[Source data]
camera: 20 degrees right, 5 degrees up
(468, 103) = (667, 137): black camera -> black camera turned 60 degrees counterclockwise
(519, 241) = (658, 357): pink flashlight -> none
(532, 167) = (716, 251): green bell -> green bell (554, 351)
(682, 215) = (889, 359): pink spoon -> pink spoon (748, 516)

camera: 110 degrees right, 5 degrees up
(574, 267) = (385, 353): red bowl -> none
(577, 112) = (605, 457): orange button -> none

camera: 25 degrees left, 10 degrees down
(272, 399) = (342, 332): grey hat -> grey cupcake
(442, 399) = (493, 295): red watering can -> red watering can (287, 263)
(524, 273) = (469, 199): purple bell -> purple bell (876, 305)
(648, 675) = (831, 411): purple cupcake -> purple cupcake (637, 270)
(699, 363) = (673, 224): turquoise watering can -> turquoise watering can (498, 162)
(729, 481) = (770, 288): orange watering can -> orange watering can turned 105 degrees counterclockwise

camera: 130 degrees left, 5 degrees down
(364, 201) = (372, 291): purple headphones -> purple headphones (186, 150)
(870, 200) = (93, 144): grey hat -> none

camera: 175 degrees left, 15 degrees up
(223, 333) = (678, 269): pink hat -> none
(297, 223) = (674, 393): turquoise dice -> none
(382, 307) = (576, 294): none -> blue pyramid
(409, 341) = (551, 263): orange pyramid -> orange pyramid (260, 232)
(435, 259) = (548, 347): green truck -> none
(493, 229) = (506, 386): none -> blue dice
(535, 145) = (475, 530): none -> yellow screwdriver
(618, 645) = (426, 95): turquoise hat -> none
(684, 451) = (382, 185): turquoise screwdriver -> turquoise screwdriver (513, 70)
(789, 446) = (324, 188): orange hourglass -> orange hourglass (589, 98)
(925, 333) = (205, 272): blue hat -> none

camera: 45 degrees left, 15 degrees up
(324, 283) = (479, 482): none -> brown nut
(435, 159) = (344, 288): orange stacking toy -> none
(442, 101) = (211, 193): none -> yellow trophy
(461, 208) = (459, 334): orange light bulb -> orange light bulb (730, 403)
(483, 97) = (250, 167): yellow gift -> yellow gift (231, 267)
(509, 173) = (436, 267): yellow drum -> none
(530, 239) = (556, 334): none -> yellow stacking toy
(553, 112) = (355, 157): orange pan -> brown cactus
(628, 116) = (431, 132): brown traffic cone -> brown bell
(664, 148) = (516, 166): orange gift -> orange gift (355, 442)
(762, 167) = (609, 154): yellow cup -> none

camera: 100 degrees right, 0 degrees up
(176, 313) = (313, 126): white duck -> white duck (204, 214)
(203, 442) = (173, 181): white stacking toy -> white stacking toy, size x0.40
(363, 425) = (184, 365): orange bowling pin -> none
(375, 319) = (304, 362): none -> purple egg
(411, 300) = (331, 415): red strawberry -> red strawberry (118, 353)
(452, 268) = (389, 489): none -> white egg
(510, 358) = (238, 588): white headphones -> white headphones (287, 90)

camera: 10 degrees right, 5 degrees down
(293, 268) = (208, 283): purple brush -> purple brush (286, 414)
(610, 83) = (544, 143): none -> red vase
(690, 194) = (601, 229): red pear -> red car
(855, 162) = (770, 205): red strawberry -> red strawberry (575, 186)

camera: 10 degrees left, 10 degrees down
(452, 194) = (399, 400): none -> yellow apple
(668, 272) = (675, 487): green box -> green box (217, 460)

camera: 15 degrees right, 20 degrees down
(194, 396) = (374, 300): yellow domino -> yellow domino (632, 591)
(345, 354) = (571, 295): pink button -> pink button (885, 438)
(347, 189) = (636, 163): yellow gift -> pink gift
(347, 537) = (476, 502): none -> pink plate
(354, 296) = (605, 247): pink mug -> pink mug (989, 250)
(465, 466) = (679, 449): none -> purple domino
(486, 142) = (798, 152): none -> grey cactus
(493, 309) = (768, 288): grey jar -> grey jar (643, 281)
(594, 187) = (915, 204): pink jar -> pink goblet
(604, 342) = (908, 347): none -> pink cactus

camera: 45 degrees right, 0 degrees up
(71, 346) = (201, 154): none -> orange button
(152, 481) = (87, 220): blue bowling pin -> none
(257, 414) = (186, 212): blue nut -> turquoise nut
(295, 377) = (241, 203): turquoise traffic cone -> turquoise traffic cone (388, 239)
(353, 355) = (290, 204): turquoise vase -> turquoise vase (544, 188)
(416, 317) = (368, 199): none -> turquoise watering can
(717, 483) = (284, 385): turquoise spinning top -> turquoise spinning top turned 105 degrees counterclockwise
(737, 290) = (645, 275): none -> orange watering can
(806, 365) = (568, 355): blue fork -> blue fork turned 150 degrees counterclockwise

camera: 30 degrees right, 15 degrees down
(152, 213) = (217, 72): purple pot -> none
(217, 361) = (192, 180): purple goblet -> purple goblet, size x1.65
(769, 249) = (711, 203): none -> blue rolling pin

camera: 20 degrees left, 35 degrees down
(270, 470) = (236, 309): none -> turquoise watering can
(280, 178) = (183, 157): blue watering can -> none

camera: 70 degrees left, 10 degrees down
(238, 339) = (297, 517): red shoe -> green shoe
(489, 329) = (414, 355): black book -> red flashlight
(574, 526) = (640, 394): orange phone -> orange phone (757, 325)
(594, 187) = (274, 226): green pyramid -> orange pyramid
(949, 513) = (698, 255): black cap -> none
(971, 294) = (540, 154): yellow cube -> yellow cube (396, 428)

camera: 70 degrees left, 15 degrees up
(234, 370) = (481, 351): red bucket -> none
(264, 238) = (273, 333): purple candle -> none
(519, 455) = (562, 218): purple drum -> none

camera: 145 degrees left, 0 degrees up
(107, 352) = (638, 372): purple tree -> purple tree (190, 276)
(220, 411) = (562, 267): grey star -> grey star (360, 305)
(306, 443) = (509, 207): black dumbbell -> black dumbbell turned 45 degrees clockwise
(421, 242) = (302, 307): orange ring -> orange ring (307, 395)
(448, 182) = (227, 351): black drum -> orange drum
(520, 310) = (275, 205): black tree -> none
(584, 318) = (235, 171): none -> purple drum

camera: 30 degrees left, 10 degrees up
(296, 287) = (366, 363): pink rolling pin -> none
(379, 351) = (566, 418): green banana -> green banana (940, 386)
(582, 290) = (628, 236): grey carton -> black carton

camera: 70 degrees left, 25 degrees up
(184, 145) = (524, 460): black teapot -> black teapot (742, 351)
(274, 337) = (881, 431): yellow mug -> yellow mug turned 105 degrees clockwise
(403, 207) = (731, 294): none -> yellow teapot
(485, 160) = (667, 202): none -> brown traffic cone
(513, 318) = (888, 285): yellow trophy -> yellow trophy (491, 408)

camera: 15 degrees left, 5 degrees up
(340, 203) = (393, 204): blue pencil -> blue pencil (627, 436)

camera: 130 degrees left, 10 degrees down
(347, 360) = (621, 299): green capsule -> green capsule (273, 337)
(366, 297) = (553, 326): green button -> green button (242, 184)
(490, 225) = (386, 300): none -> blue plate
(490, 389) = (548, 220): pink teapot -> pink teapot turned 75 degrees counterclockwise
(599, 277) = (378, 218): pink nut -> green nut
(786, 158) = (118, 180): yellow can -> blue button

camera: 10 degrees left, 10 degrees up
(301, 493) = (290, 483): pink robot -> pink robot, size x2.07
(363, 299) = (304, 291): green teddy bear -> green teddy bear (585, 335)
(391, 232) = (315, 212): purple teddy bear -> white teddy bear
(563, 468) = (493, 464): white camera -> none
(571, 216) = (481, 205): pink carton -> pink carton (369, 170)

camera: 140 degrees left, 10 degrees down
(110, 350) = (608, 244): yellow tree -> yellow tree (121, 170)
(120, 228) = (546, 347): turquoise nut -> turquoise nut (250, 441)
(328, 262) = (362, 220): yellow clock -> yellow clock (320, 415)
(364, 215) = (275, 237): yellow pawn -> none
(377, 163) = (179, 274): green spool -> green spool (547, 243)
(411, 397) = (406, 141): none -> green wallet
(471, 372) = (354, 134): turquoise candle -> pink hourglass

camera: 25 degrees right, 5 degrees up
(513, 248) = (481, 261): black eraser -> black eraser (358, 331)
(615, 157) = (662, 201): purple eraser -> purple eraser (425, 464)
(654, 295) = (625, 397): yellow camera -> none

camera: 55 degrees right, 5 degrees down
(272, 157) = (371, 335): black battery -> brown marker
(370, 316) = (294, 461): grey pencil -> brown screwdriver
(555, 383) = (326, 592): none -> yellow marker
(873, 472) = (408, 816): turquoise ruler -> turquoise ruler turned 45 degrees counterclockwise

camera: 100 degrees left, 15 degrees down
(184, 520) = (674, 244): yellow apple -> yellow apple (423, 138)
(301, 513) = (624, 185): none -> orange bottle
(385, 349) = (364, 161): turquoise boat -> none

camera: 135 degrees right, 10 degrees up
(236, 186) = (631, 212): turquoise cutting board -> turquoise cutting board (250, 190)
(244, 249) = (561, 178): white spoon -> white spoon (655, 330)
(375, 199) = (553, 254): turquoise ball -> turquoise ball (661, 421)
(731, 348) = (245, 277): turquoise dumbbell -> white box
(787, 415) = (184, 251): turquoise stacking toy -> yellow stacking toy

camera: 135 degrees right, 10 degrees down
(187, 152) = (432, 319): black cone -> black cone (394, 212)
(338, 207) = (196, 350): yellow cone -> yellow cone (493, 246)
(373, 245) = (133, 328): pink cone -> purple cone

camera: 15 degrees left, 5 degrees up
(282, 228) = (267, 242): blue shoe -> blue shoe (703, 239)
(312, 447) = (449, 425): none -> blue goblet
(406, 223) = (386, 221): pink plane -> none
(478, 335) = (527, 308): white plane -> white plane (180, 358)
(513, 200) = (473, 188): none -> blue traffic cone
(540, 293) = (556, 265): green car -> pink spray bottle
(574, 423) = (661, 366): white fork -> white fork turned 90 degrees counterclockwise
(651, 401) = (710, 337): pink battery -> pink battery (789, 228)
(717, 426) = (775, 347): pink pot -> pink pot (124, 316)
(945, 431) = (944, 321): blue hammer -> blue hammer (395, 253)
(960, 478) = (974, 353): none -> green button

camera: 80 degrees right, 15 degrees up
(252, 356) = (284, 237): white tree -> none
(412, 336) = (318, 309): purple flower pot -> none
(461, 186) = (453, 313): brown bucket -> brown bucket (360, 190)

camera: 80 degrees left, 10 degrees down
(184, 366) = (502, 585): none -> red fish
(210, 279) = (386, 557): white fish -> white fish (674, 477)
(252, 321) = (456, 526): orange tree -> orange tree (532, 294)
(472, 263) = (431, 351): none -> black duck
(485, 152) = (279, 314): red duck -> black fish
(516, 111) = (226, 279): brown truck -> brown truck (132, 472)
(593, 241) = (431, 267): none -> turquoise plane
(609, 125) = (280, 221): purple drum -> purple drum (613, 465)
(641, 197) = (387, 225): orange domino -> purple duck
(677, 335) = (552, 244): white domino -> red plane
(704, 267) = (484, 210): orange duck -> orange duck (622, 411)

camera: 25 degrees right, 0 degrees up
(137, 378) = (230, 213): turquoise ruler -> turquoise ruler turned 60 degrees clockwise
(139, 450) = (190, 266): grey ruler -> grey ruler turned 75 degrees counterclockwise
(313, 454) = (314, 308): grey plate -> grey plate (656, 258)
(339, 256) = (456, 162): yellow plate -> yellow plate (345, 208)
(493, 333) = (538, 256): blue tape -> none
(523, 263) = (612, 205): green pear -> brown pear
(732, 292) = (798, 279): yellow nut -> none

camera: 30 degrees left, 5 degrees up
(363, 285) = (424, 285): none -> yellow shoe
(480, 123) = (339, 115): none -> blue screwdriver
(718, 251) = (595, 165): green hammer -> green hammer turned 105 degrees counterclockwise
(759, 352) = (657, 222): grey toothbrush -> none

Task requirements: Above are the records. Print exactly, and only, the lines from the line with "(297, 223) = (674, 393): turquoise" to the line with "(618, 645) = (426, 95): turquoise hat -> none", both inclusive.

Exercise result:
(297, 223) = (674, 393): turquoise dice -> none
(382, 307) = (576, 294): none -> blue pyramid
(409, 341) = (551, 263): orange pyramid -> orange pyramid (260, 232)
(435, 259) = (548, 347): green truck -> none
(493, 229) = (506, 386): none -> blue dice
(535, 145) = (475, 530): none -> yellow screwdriver
(618, 645) = (426, 95): turquoise hat -> none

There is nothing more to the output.